## [Task objective]
Copy the lines of the records, starting at the line that contains "blue square: moved" and ending at the last line of the records, and leave the pictures out of your answer.

>>

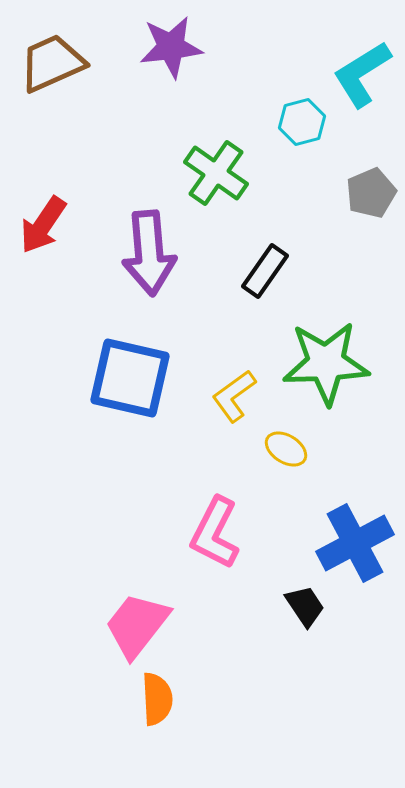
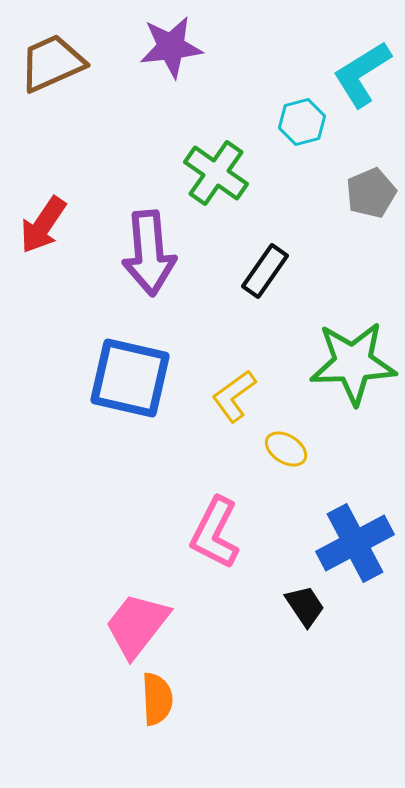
green star: moved 27 px right
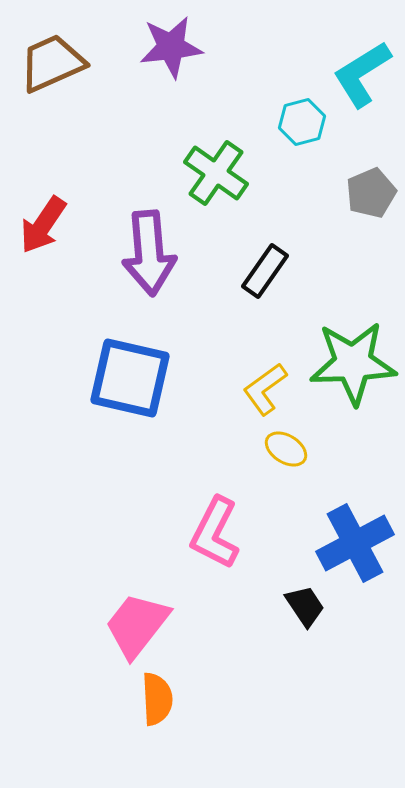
yellow L-shape: moved 31 px right, 7 px up
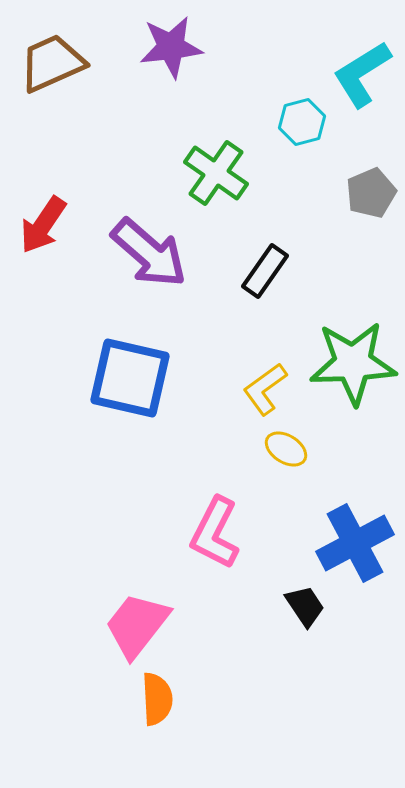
purple arrow: rotated 44 degrees counterclockwise
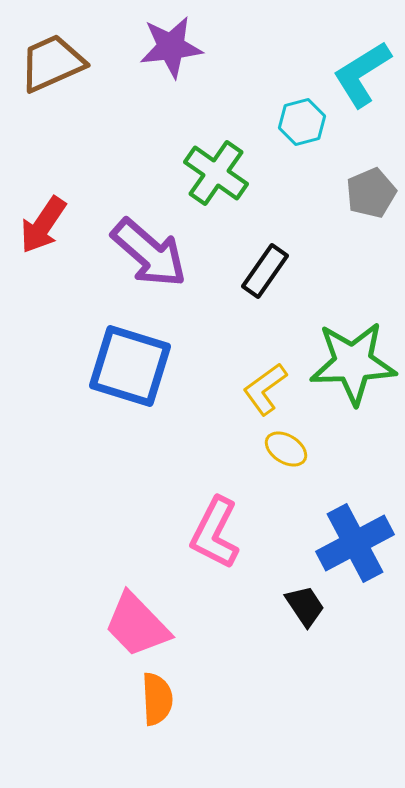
blue square: moved 12 px up; rotated 4 degrees clockwise
pink trapezoid: rotated 82 degrees counterclockwise
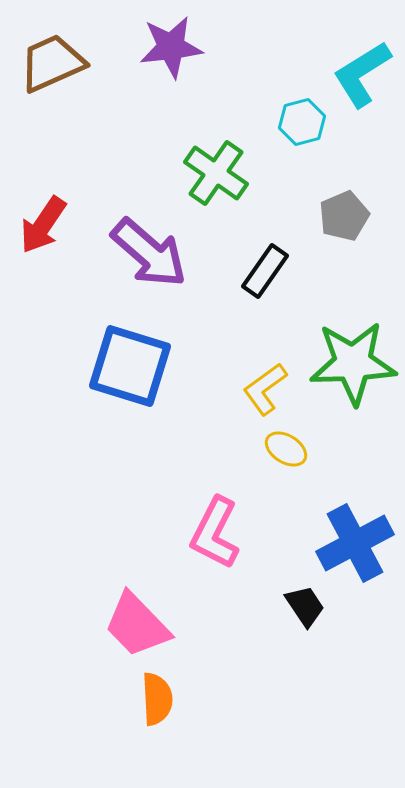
gray pentagon: moved 27 px left, 23 px down
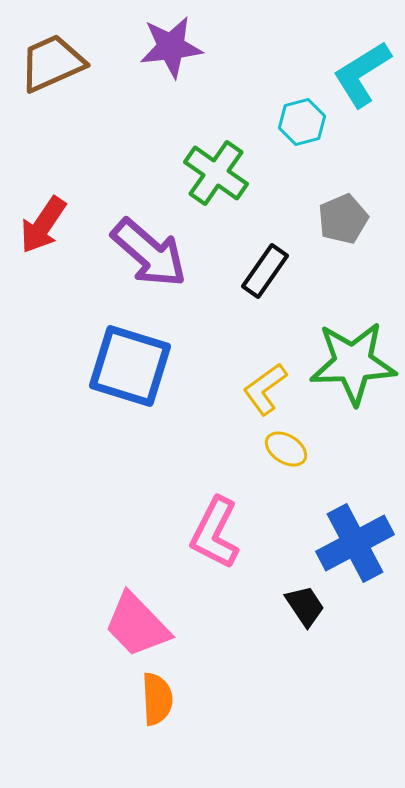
gray pentagon: moved 1 px left, 3 px down
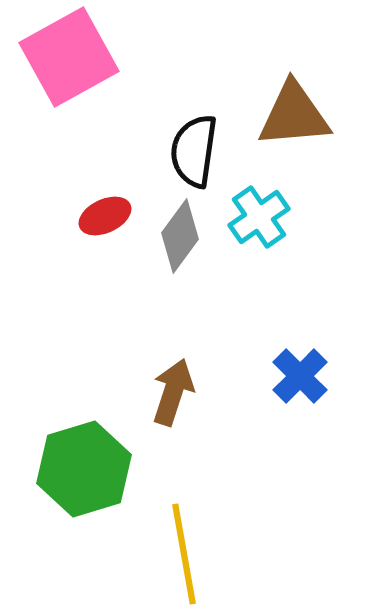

<<

## [Written answer]
blue square: moved 12 px up; rotated 4 degrees clockwise
pink trapezoid: rotated 82 degrees counterclockwise
gray pentagon: moved 27 px left, 23 px down
gray pentagon: moved 1 px left, 3 px down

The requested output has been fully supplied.